#### Task:
Compile every line that includes the word "epithelium".

#### Records shown:
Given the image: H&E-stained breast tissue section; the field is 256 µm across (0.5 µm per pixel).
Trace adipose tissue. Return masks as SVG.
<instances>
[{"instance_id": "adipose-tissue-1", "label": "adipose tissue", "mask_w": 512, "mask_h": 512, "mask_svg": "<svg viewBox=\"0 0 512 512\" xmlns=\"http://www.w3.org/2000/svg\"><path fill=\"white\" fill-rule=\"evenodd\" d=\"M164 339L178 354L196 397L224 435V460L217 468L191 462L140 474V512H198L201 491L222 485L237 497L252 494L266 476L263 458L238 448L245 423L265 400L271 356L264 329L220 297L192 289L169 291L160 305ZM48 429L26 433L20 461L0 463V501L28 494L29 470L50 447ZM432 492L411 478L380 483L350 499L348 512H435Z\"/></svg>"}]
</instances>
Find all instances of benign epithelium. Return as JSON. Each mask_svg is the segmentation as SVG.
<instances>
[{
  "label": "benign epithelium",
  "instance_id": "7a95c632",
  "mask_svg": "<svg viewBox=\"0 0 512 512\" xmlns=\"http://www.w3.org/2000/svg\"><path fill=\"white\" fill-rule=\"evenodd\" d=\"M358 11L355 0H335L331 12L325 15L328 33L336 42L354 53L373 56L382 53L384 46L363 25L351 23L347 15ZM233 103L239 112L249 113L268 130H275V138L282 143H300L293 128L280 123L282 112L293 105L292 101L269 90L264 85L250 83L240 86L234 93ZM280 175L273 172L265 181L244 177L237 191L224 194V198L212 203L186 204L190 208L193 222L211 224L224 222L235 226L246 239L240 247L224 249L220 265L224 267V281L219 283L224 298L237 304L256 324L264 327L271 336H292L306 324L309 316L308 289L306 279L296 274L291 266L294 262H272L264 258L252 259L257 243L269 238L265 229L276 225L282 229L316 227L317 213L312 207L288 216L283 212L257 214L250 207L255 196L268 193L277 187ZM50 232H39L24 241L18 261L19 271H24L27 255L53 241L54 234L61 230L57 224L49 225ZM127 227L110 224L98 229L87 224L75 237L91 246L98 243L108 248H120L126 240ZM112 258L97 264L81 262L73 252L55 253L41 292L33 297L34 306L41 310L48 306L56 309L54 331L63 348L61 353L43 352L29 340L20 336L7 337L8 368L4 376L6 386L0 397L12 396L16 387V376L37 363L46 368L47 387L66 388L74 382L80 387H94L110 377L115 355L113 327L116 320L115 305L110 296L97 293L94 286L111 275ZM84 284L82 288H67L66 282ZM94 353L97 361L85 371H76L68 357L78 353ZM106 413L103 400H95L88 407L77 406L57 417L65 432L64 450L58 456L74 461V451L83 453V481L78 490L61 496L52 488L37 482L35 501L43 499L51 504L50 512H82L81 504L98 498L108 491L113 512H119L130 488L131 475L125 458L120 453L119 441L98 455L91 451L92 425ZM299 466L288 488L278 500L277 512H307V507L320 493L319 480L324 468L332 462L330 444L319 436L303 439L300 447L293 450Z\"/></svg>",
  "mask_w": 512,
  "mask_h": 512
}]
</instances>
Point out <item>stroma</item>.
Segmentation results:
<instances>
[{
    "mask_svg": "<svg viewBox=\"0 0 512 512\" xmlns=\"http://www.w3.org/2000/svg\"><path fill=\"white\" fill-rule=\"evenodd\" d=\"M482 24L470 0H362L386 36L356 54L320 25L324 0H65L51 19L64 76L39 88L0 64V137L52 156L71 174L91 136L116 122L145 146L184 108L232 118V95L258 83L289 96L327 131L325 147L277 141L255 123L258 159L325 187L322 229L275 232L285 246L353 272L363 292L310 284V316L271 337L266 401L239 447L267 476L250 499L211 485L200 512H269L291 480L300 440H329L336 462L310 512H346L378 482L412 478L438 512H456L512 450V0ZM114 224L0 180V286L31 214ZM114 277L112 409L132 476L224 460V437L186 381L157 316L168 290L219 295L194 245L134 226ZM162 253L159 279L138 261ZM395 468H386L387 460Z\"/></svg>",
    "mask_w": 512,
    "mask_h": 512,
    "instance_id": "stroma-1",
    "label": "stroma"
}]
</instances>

#### Worked answer:
Find all instances of benign epithelium. Return as JSON. Each mask_svg is the segmentation as SVG.
  "label": "benign epithelium",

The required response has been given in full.